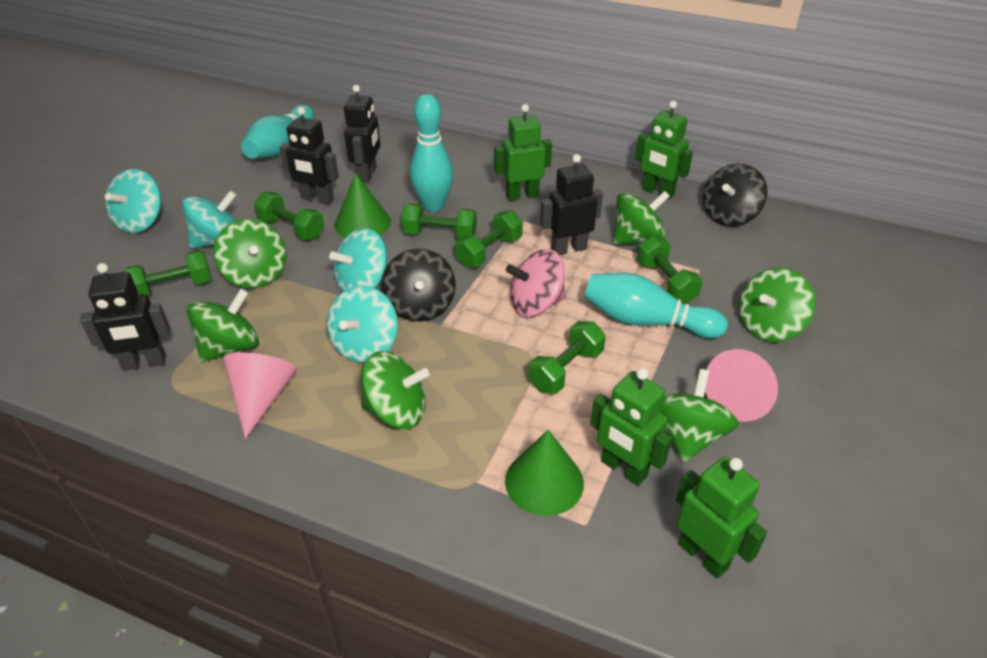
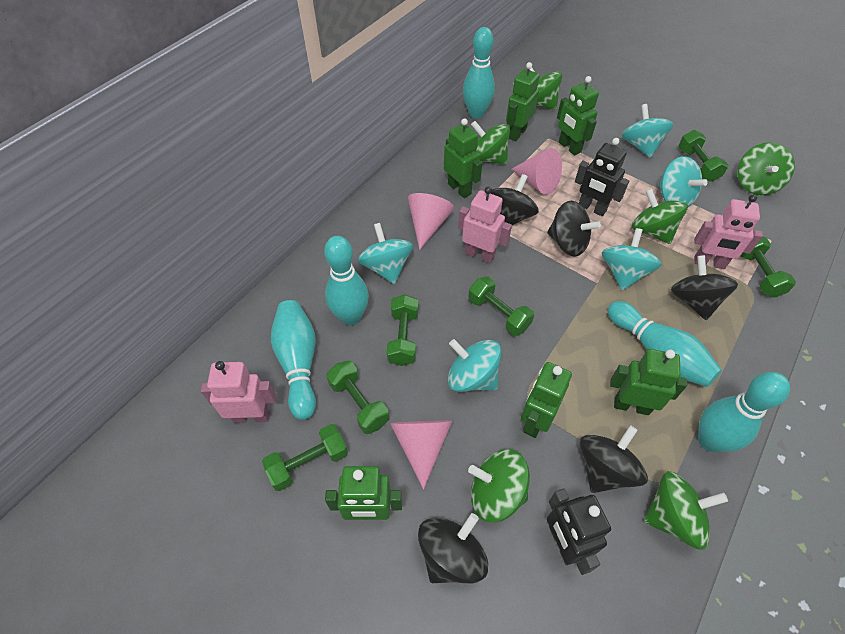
black robot: 4 -> 2
black spinning top: 2 -> 5
green cone: 2 -> 0
green robot: 4 -> 6
pink cone: 2 -> 3
pink robot: 0 -> 3
pink spinning top: 1 -> 0
turquoise bowling pin: 3 -> 5
turquoise spinning top: 4 -> 5

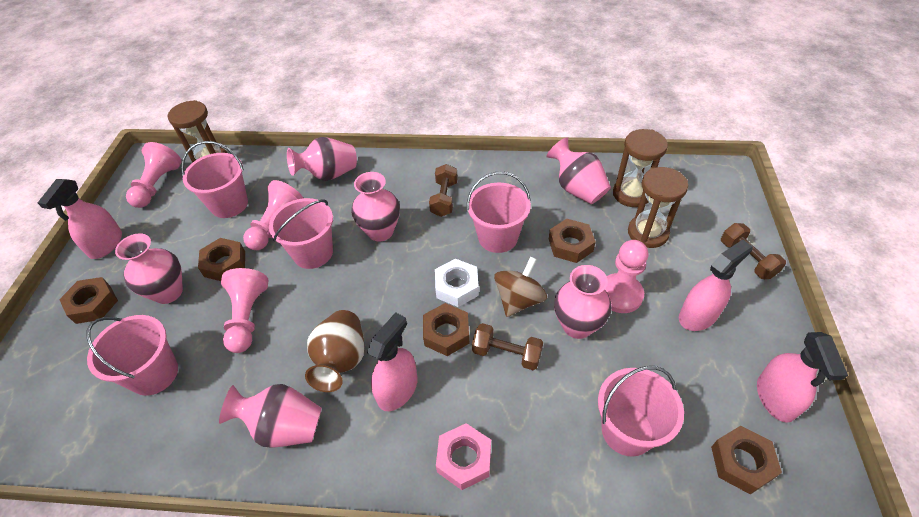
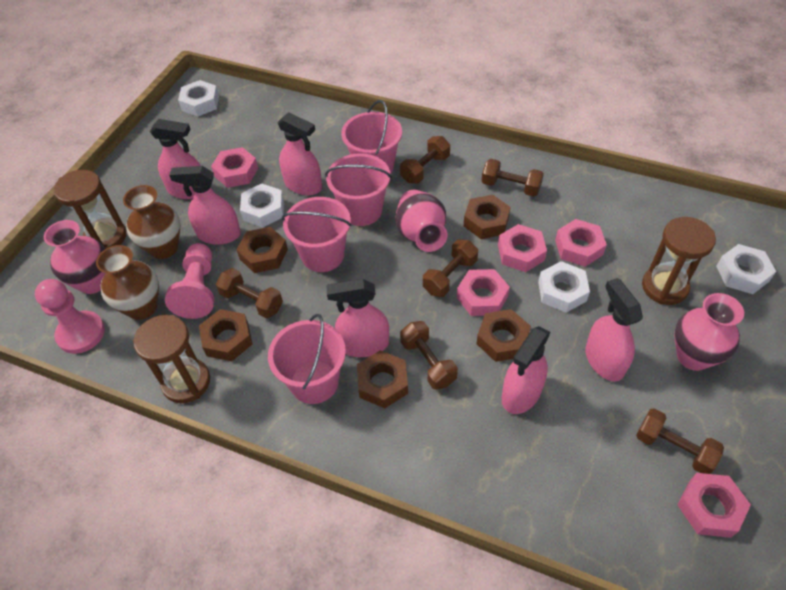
brown dumbbell: 3 -> 6
brown spinning top: 1 -> 0
brown vase: 1 -> 2
pink bucket: 5 -> 4
pink nut: 1 -> 5
pink pawn: 4 -> 2
pink spray bottle: 4 -> 6
pink vase: 6 -> 3
white nut: 1 -> 4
· · · · · · ·
Task description >>
Output must be limited to the lines beginning with the one that contains "brown spinning top: 1 -> 0" and ending with the last line of the entries, reproduced exactly.

The answer >>
brown spinning top: 1 -> 0
brown vase: 1 -> 2
pink bucket: 5 -> 4
pink nut: 1 -> 5
pink pawn: 4 -> 2
pink spray bottle: 4 -> 6
pink vase: 6 -> 3
white nut: 1 -> 4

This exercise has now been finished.